-- Opening Marker --

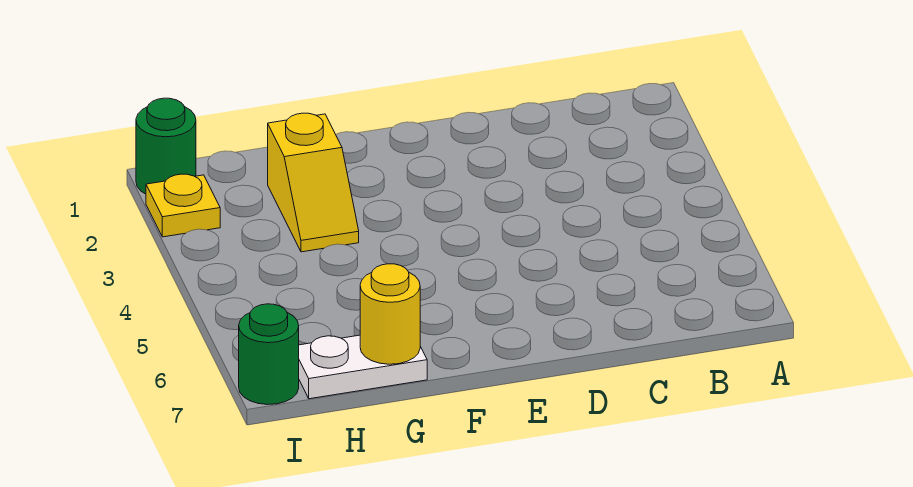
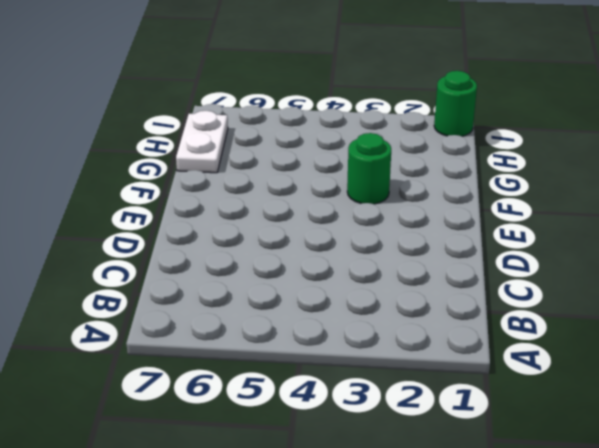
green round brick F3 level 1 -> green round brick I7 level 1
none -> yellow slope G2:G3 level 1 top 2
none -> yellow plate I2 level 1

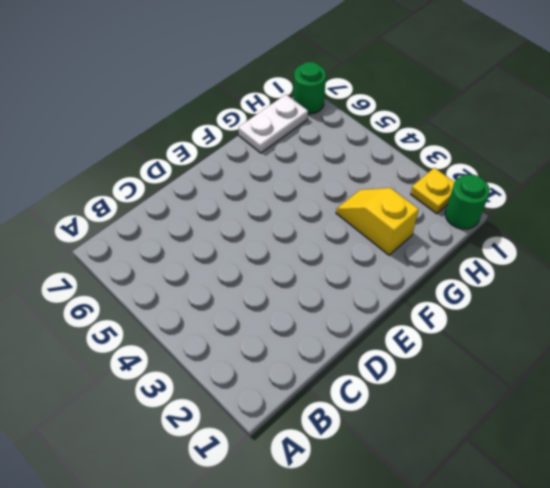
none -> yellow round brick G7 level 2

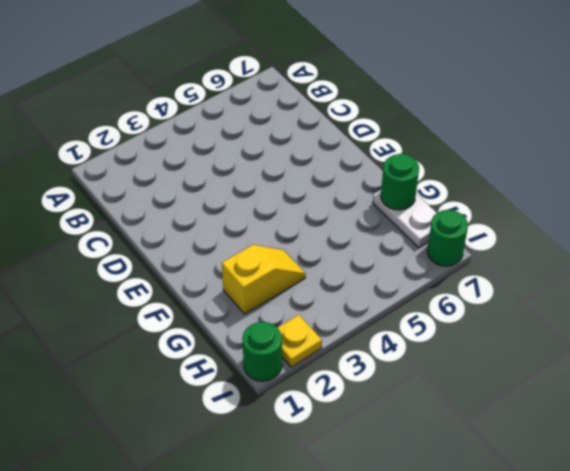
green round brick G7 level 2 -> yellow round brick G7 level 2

-- Closing Marker --
-- Opening Marker --

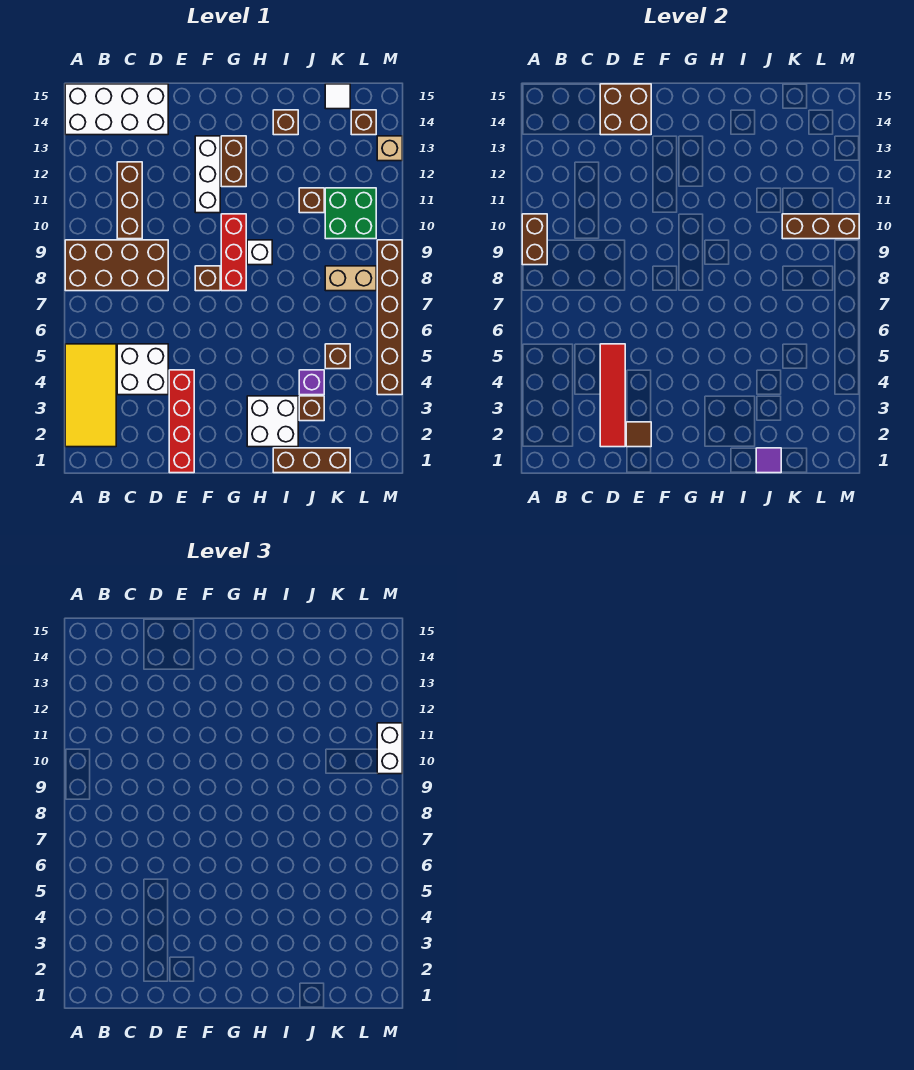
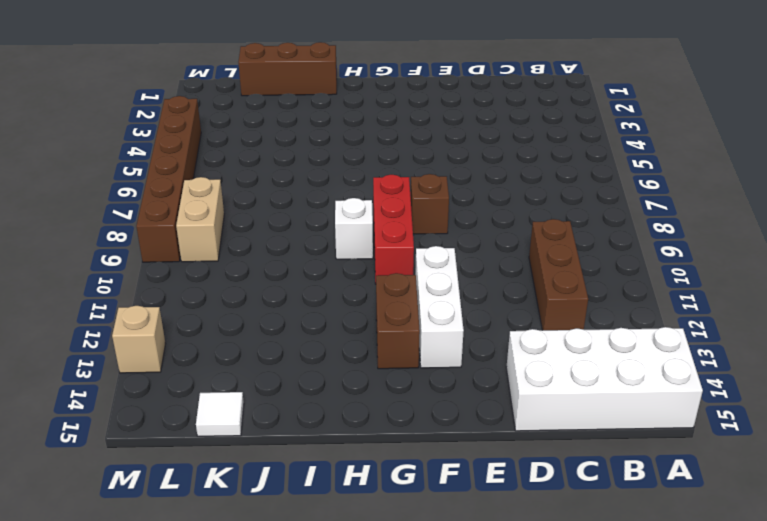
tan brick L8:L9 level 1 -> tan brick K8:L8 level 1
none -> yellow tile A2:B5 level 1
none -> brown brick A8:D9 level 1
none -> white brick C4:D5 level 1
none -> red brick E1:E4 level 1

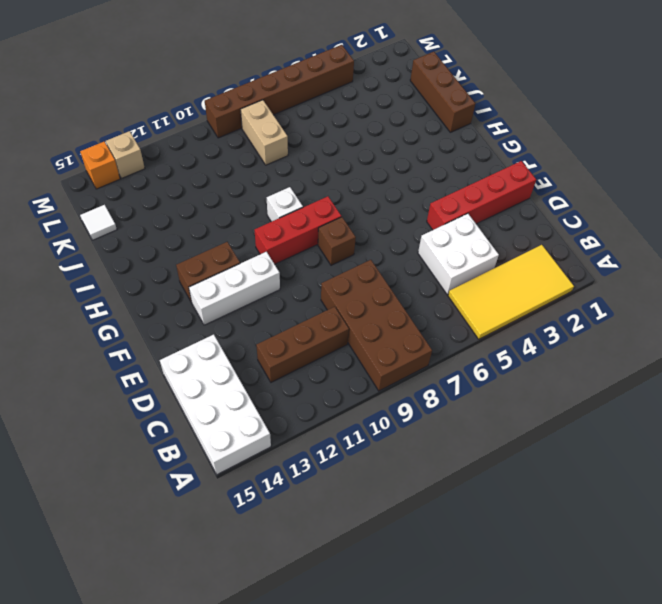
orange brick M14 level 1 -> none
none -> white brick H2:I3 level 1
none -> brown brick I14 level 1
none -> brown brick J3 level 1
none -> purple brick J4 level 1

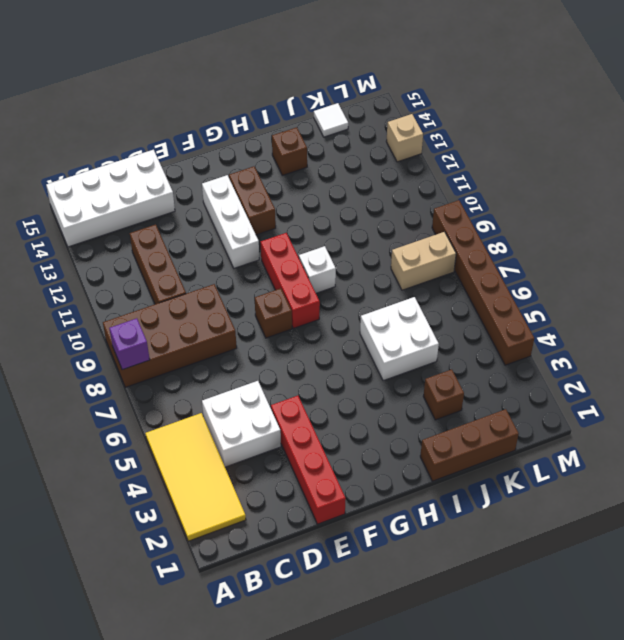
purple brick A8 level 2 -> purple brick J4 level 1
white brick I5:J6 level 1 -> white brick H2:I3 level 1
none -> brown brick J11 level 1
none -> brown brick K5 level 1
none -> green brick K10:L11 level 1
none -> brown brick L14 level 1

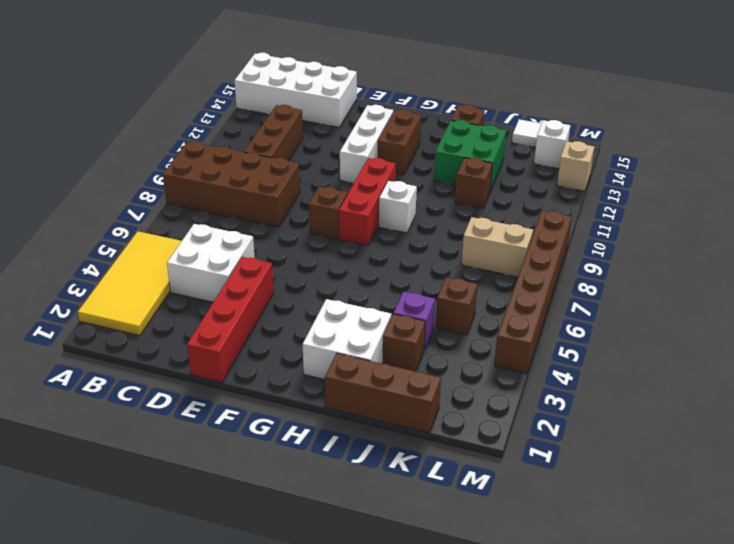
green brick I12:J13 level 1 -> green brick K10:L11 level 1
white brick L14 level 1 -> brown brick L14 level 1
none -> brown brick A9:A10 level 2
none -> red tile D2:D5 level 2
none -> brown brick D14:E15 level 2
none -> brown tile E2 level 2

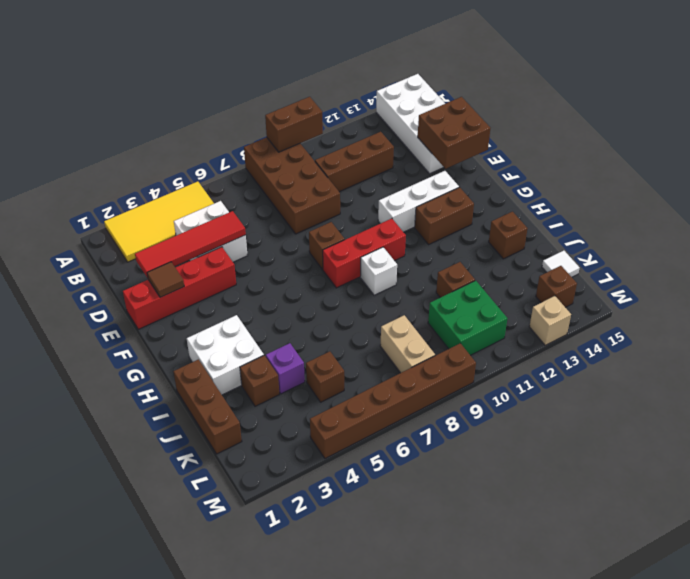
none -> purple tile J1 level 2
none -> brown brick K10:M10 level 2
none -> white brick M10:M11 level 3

-- Closing Marker --

**WHAT THE TASK REQUIRES**
A clean copy is needed of the lines in the listing above from the one with "green brick I12:J13" through the one with "none -> white brick M10:M11 level 3", exact in every word and free of pictures.

**EXPECTED OUTPUT**
green brick I12:J13 level 1 -> green brick K10:L11 level 1
white brick L14 level 1 -> brown brick L14 level 1
none -> brown brick A9:A10 level 2
none -> red tile D2:D5 level 2
none -> brown brick D14:E15 level 2
none -> brown tile E2 level 2

none -> purple tile J1 level 2
none -> brown brick K10:M10 level 2
none -> white brick M10:M11 level 3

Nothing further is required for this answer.